- **DATA RECORDS**:

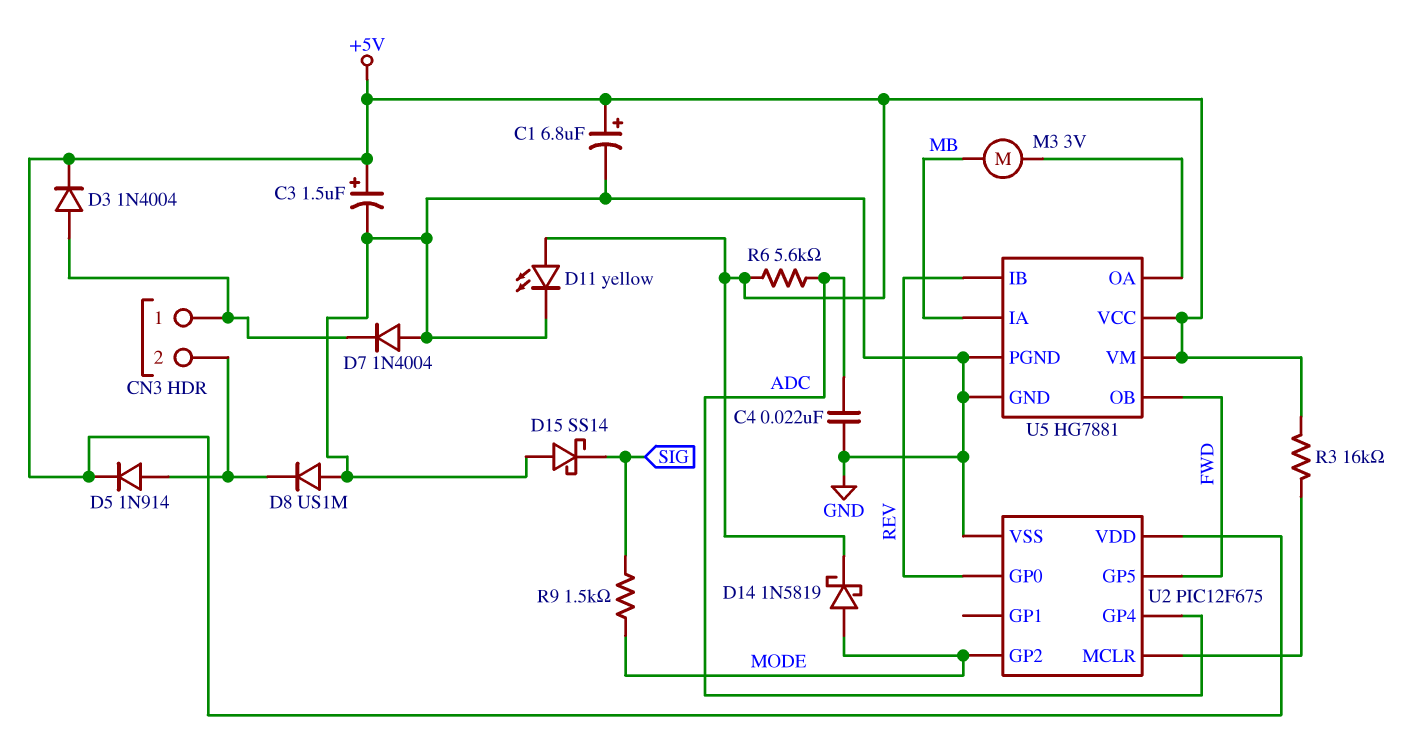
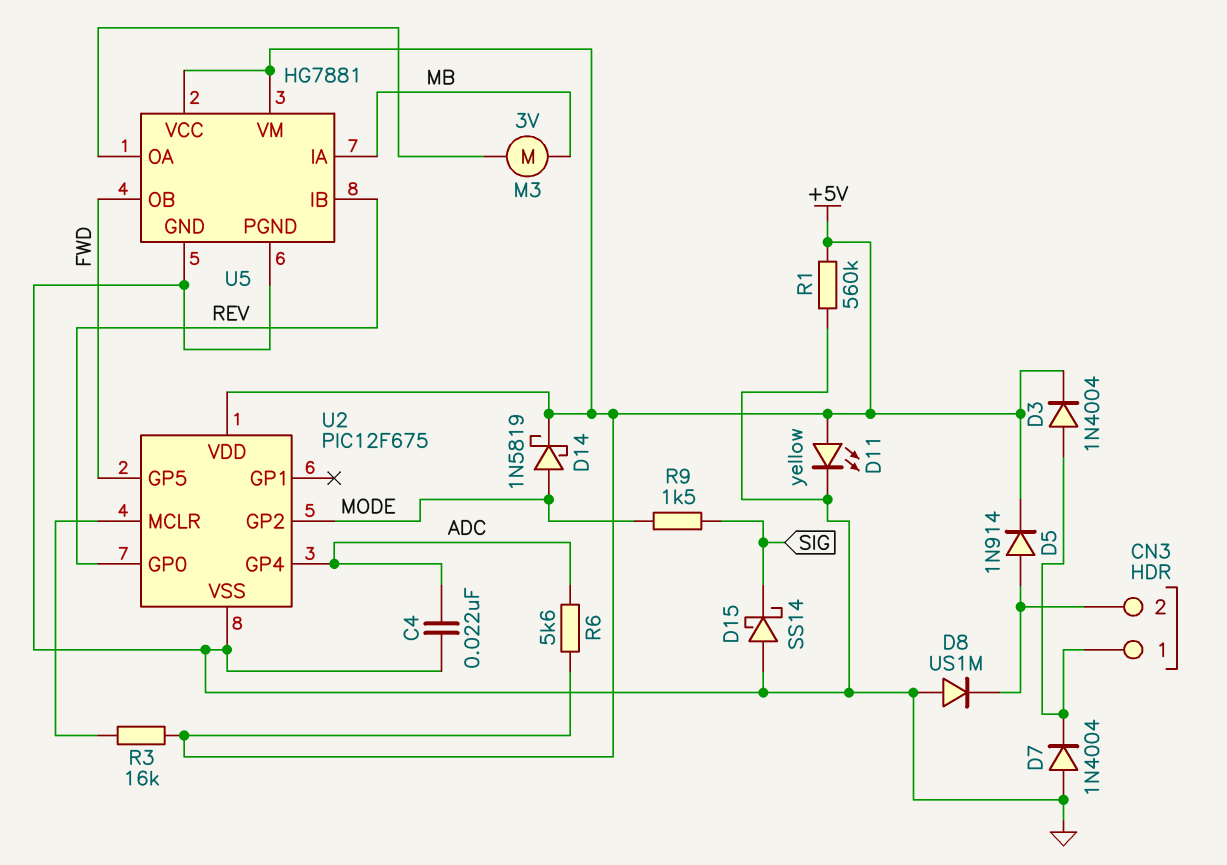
C1: 6.8uF (plus +5V, minus GND) -> none
C3: 1.5uF (plus +5V, minus GND) -> none
R1: none -> 560k (+5V, GND)

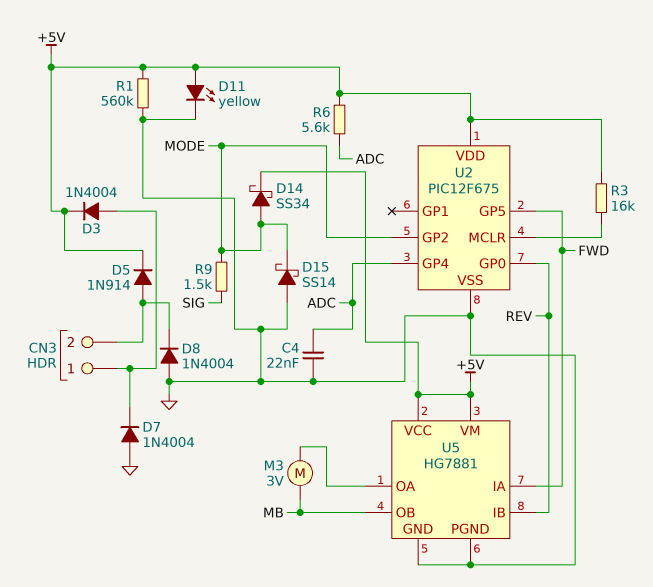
D8: diode US1M (A GND, K CN3/2) -> diode 1N4004 (A GND, K CN3/2)
D14: schottky 1N5819 (A MODE, K +5V) -> schottky SS34 (A MODE, K +5V)
D15: schottky SS14 (A GND, K SIG) -> schottky SS14 (A GND, K MODE)
U5 pin IA: MB -> FWD
U5 pin OB: FWD -> MB

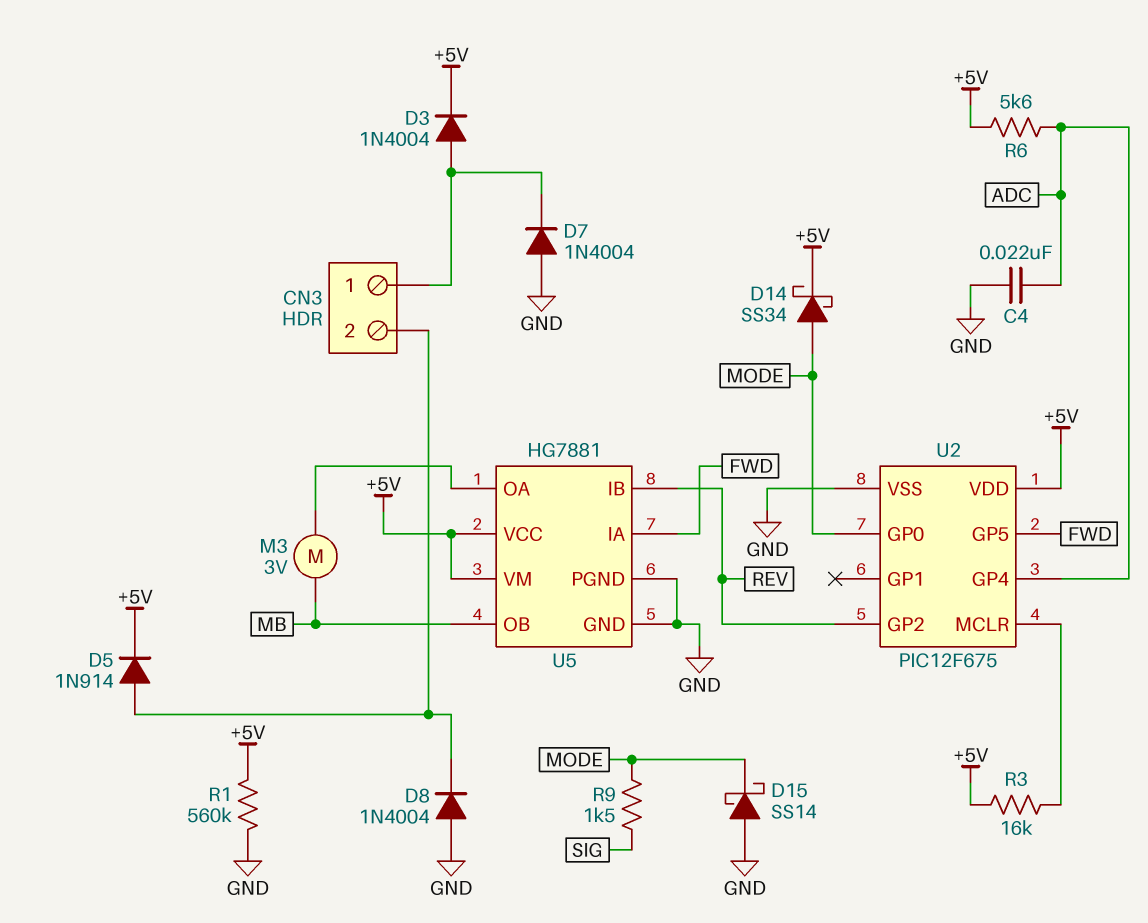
D11: LED yellow (A +5V, K GND) -> none
U2 pin GP0: REV -> MODE
U2 pin GP2: MODE -> REV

- **PROBLEM TO SOLVE**: Copy out exactly the lines between the line containing "D15: schottky SS14" and the end of the entries, including both, and leave the pictures behind.

- **SOLUTION TO THIS PROBLEM**:
D15: schottky SS14 (A GND, K SIG) -> schottky SS14 (A GND, K MODE)
U5 pin IA: MB -> FWD
U5 pin OB: FWD -> MB

D11: LED yellow (A +5V, K GND) -> none
U2 pin GP0: REV -> MODE
U2 pin GP2: MODE -> REV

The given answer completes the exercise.